• **RECORDS SUPPLIED**:

########

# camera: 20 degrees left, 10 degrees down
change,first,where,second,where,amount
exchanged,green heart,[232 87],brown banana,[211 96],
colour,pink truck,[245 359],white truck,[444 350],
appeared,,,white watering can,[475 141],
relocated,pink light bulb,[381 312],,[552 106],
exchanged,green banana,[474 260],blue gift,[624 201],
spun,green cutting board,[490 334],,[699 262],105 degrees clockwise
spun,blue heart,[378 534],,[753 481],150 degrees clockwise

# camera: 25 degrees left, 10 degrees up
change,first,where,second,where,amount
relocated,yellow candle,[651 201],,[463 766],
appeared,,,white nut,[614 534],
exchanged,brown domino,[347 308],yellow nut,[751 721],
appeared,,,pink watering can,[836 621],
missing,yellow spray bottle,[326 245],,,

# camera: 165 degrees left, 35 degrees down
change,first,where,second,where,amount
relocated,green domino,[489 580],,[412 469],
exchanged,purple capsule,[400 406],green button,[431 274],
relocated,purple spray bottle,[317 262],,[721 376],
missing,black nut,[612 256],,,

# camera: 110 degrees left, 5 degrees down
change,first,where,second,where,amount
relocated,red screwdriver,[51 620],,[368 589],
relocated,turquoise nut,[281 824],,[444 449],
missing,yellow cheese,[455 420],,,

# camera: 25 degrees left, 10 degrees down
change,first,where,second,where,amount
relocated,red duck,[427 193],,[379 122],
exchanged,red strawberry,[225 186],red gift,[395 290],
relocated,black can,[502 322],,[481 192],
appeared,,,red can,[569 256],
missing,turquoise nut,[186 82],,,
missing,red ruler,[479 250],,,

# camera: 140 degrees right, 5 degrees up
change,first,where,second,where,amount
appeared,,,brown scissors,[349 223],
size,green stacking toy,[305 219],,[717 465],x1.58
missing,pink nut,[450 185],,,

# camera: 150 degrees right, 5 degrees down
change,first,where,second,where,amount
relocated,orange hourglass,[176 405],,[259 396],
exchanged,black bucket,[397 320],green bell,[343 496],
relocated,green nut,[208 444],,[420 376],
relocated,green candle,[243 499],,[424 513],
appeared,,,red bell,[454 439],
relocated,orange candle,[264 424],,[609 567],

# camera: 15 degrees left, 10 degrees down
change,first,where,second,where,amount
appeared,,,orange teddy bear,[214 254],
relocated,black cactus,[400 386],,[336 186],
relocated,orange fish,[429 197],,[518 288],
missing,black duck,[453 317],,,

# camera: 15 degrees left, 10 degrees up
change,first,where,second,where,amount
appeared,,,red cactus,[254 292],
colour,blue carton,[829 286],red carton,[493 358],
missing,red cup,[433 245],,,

########

• **WHAT TO PRODUCE**:
Search the preceding listing for "banana", then copy every line that holds it.

• **RESULT OF THIS EXERCISE**:
exchanged,green heart,[232 87],brown banana,[211 96],
exchanged,green banana,[474 260],blue gift,[624 201],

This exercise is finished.